* DIRECTIONS
Output, exactly as written, the lines below from the one that has "The trophy (grey)" through the one that has "The camera went 15 degrees"; nothing else, and no pictures.

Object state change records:
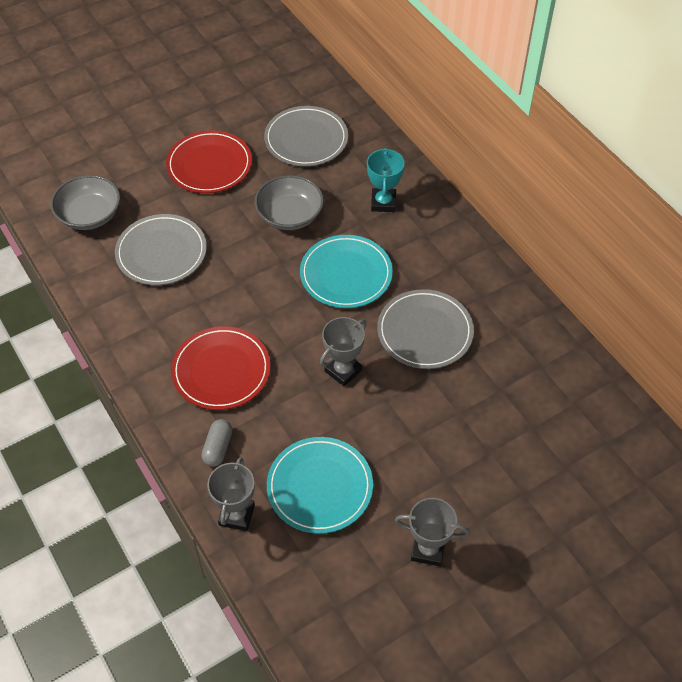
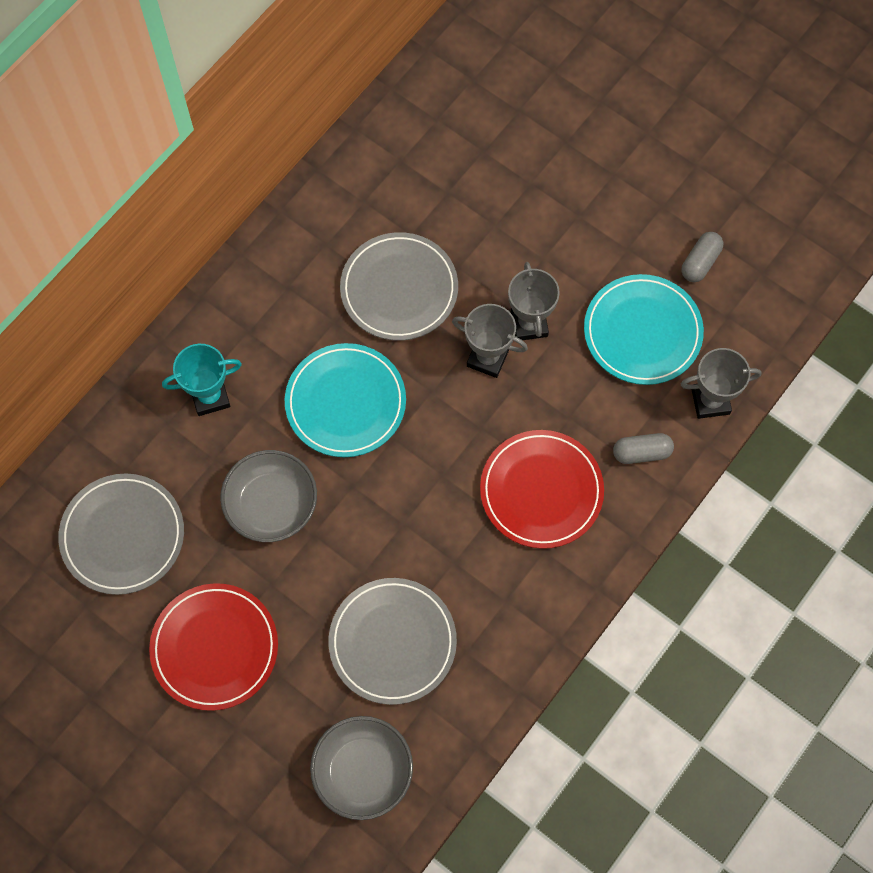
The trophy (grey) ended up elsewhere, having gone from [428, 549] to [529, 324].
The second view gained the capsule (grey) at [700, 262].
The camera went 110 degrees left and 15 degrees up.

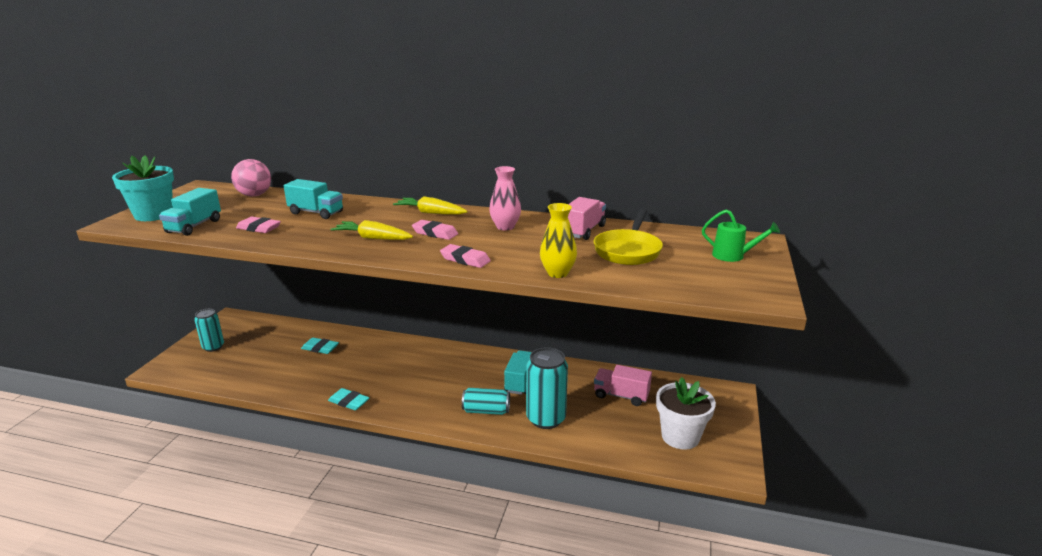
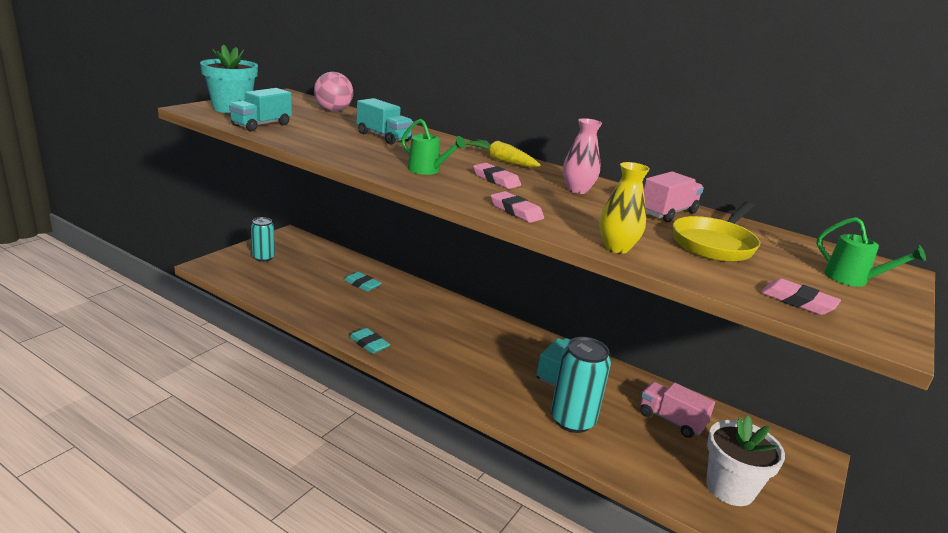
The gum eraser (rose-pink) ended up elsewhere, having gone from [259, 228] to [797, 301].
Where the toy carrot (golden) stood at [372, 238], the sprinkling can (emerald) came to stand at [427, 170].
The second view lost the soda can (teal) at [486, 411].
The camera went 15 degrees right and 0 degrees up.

--

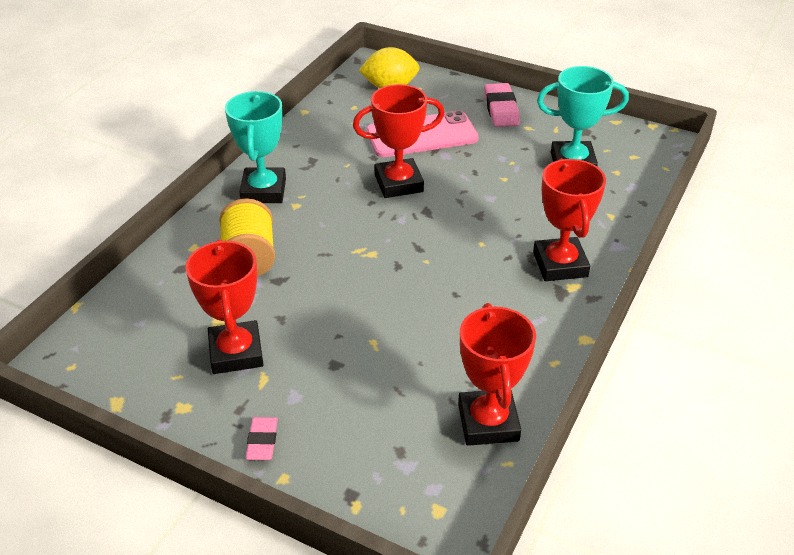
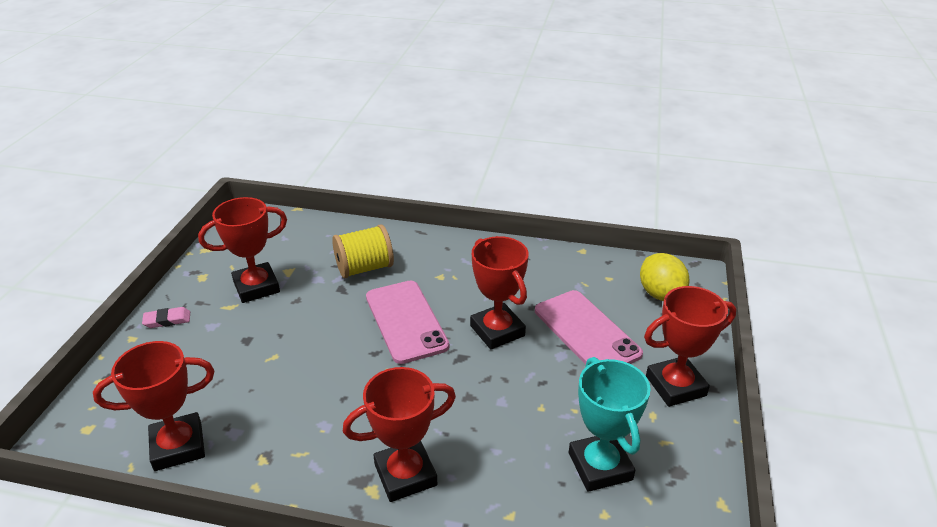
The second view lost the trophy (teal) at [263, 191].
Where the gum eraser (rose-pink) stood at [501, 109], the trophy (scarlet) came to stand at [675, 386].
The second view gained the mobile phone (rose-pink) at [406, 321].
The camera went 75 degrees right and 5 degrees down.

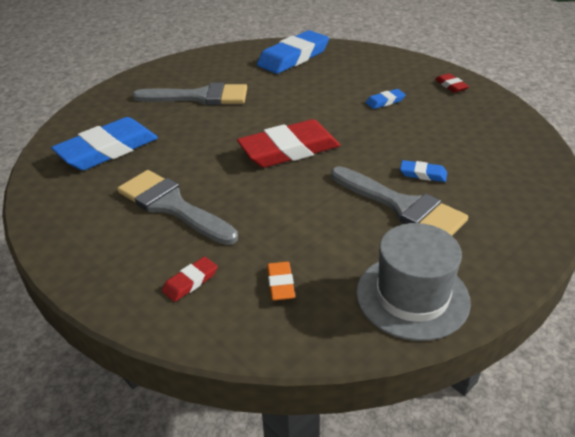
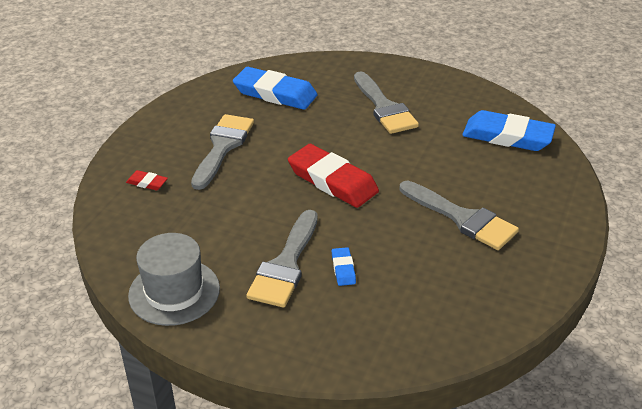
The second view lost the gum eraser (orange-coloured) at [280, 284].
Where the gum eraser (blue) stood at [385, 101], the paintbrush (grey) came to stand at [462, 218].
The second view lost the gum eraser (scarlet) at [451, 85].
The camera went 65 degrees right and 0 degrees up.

==

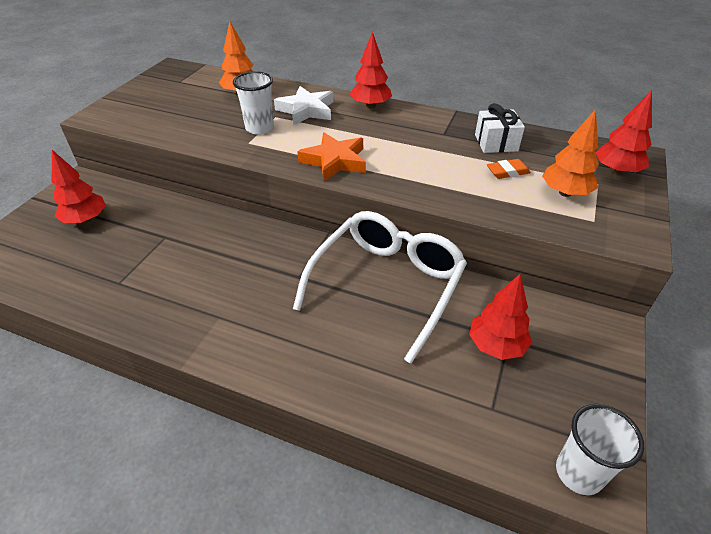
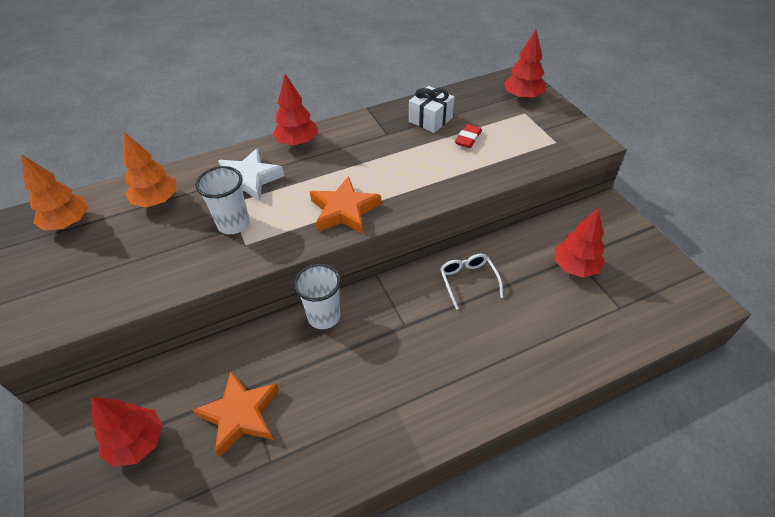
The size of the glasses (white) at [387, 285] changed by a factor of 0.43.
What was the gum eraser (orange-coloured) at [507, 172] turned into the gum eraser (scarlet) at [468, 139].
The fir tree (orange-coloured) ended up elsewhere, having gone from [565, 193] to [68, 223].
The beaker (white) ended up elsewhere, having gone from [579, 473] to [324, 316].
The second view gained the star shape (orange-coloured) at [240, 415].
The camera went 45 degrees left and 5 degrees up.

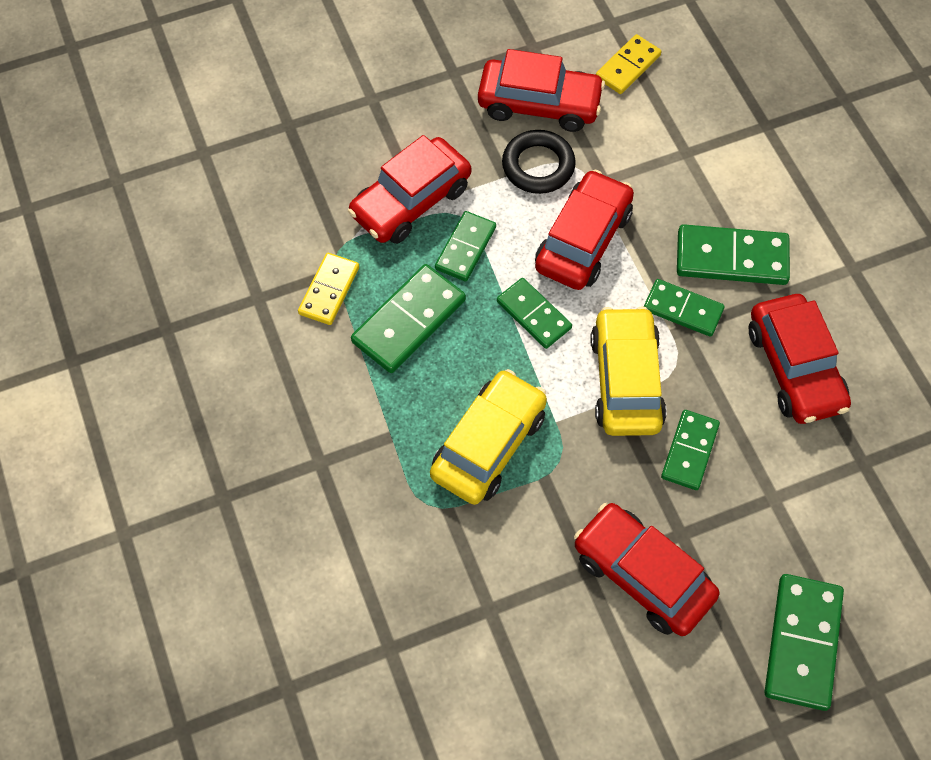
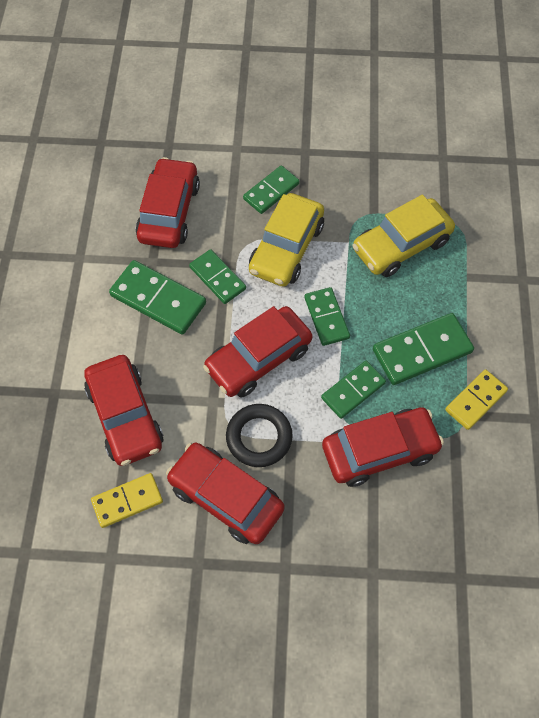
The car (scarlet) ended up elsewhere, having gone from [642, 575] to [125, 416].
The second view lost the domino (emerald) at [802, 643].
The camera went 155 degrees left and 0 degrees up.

* REPLY TO THE EXERCISE
The trophy (grey) ended up elsewhere, having gone from [428, 549] to [529, 324].
The second view gained the capsule (grey) at [700, 262].
The camera went 110 degrees left and 15 degrees up.

The gum eraser (rose-pink) ended up elsewhere, having gone from [259, 228] to [797, 301].
Where the toy carrot (golden) stood at [372, 238], the sprinkling can (emerald) came to stand at [427, 170].
The second view lost the soda can (teal) at [486, 411].
The camera went 15 degrees right and 0 degrees up.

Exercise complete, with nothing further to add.